Assignment -
Among the lines below, return each one that contains the word "pink".

Input for this task -

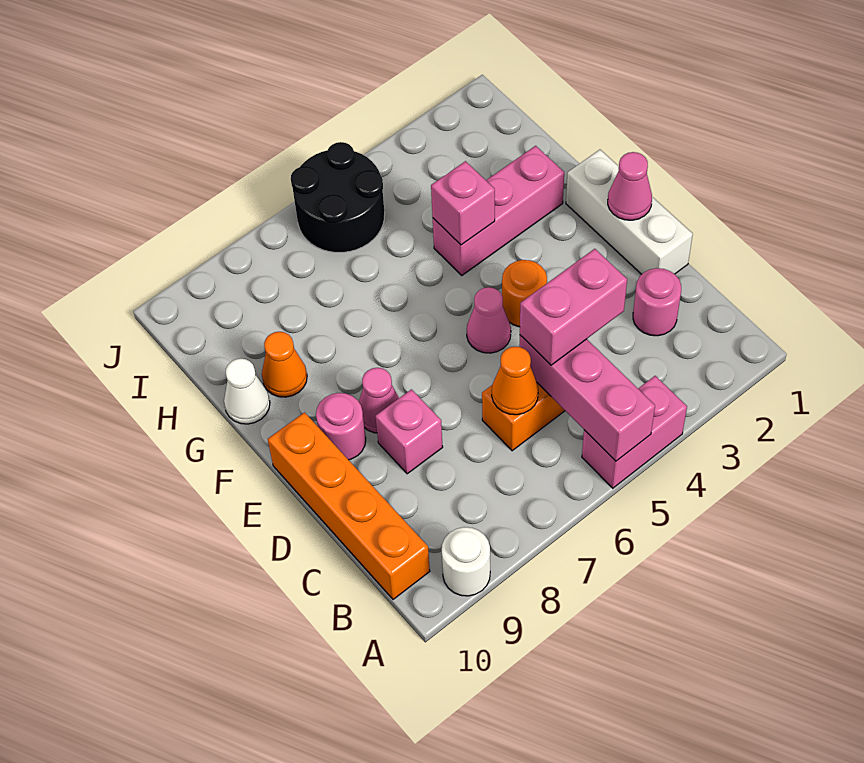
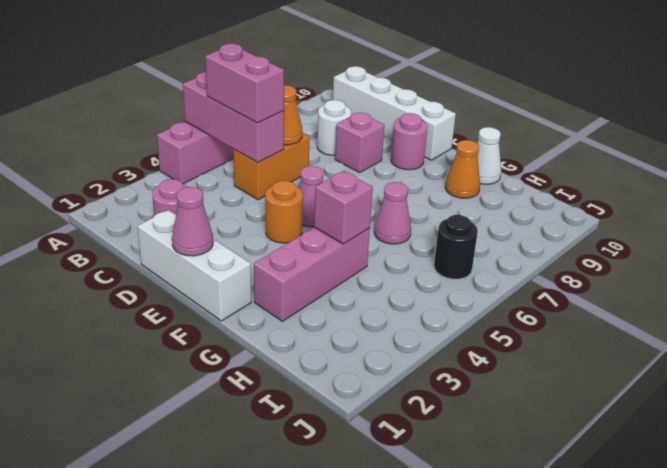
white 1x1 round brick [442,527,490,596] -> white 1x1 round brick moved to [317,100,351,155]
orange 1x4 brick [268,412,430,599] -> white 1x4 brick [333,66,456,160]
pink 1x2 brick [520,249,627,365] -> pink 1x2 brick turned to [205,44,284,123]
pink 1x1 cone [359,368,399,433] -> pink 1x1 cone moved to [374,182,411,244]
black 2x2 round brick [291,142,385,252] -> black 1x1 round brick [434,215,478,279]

Your response -
pink 1x2 brick [520,249,627,365] -> pink 1x2 brick turned to [205,44,284,123]
pink 1x1 cone [359,368,399,433] -> pink 1x1 cone moved to [374,182,411,244]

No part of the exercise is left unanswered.